**Work required**
Retype exactly the lines from the one with "Herz (schwarz) 405, 155, 477, 195" down to the final line of the material below, both included, and nothing more.

**Dataset extract**
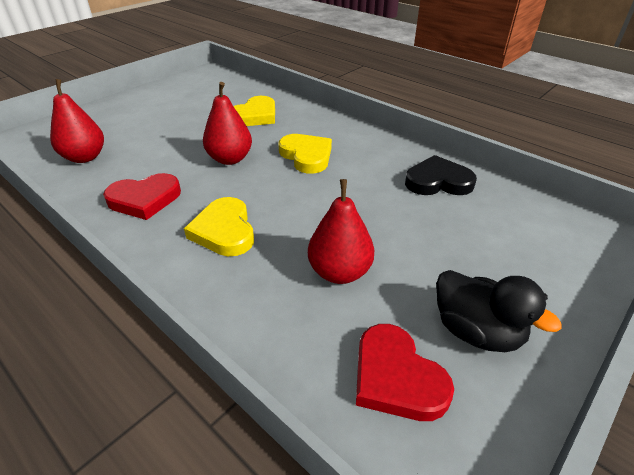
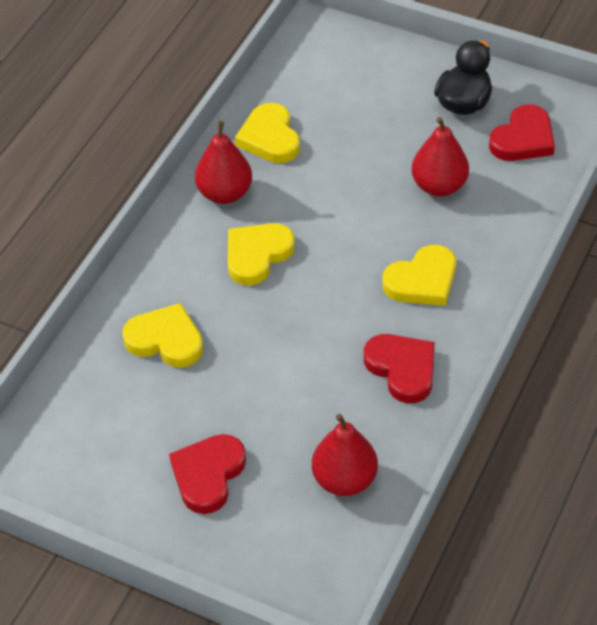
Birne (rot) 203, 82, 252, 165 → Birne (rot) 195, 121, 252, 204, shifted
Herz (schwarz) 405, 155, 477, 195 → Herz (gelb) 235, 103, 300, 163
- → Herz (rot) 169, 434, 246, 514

**Result of this task**
Herz (schwarz) 405, 155, 477, 195 → Herz (gelb) 235, 103, 300, 163
- → Herz (rot) 169, 434, 246, 514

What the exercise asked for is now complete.